EXERCISE AIM: Go through the lines below and repeat each one exactly, skipping pictures.

SUPPLIED DATA:
:::

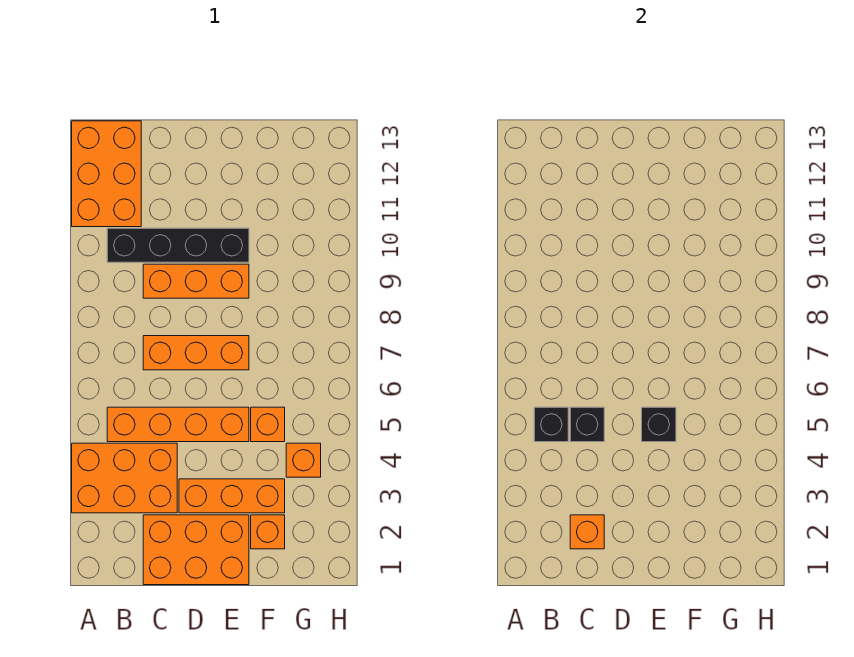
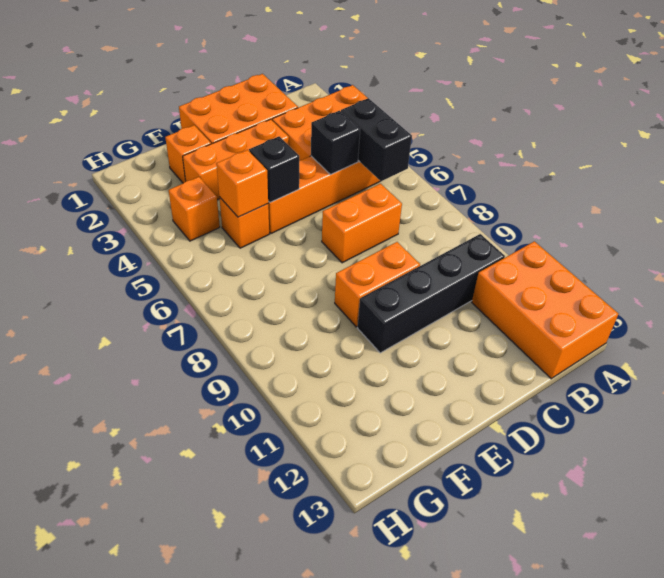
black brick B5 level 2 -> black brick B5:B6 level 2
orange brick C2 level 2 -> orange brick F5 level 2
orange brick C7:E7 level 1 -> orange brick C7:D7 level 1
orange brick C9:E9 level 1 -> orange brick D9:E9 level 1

:::

WRITTEN ANSWER:
black brick B5 level 2 -> black brick B5:B6 level 2
orange brick C2 level 2 -> orange brick F5 level 2
orange brick C7:E7 level 1 -> orange brick C7:D7 level 1
orange brick C9:E9 level 1 -> orange brick D9:E9 level 1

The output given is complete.